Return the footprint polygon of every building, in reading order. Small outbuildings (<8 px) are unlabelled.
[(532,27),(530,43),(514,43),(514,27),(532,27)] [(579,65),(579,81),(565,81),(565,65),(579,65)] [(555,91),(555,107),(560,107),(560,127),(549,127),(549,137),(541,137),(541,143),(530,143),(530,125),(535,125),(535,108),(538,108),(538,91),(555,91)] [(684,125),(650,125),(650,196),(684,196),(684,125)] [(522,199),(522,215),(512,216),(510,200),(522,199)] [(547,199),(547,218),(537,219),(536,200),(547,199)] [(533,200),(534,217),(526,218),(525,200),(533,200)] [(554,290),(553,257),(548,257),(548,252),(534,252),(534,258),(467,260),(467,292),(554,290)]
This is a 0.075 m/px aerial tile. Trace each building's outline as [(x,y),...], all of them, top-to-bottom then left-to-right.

+-------+

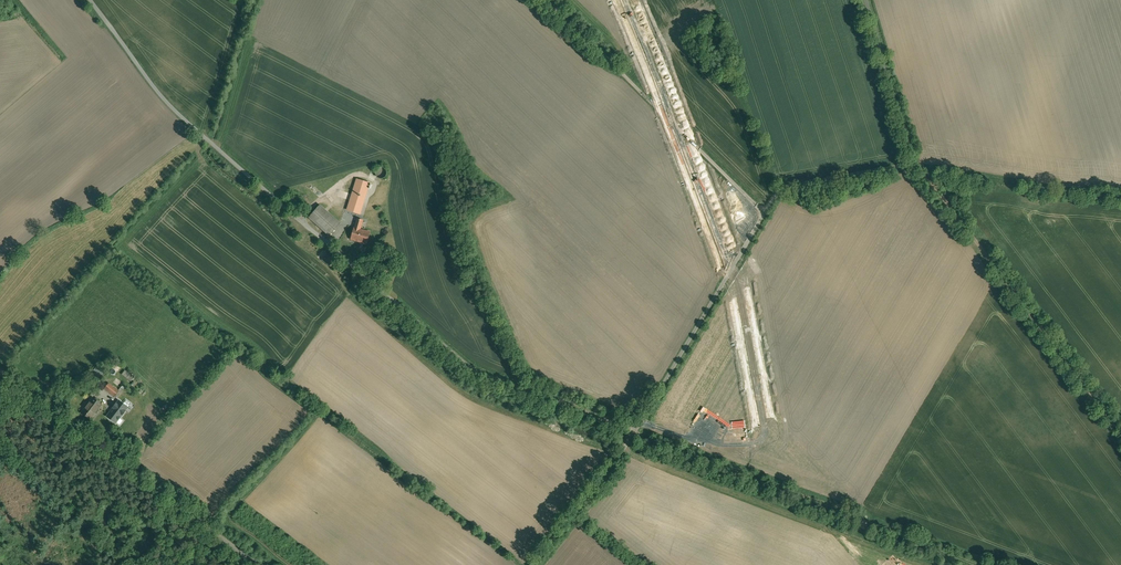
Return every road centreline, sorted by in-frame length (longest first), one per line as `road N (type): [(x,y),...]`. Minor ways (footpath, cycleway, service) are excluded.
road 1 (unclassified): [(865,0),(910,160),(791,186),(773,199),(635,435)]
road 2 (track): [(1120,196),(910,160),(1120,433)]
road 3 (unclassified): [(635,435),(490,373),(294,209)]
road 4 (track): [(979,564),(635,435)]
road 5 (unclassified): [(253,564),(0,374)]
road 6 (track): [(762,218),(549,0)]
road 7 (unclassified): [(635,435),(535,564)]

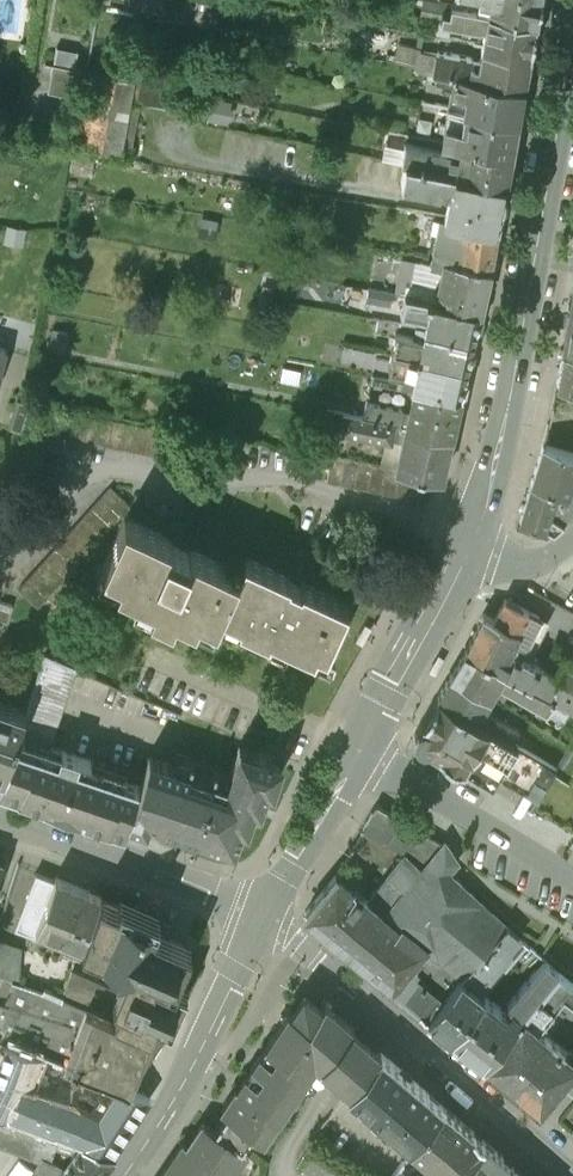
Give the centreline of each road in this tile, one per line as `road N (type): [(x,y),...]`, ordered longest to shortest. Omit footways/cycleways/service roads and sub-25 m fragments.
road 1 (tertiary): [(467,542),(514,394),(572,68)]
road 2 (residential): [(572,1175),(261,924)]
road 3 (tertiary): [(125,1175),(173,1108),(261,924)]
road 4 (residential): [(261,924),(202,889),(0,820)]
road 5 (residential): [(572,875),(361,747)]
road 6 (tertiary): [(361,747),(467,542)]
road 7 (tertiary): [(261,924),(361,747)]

+-------+

*Work to be completed*
Print only what lies in the material above starting at the line with "Return the footprint" and ending at the line with "This is a 0.075", every line exactly as given.

*Written response*
Return the footprint polygon of every building, in reading order. Small outbuildings (<8 px) are unlabelled.
[(532,27),(530,43),(514,43),(514,27),(532,27)] [(579,65),(579,81),(565,81),(565,65),(579,65)] [(555,91),(555,107),(560,107),(560,127),(549,127),(549,137),(541,137),(541,143),(530,143),(530,125),(535,125),(535,108),(538,108),(538,91),(555,91)] [(684,125),(650,125),(650,196),(684,196),(684,125)] [(522,199),(522,215),(512,216),(510,200),(522,199)] [(547,199),(547,218),(537,219),(536,200),(547,199)] [(533,200),(534,217),(526,218),(525,200),(533,200)] [(554,290),(553,257),(548,257),(548,252),(534,252),(534,258),(467,260),(467,292),(554,290)]
This is a 0.075 m/px aerial tile. Trace each building's outline as [(x,y),...], all of them, top-to-bottom then left-to-right.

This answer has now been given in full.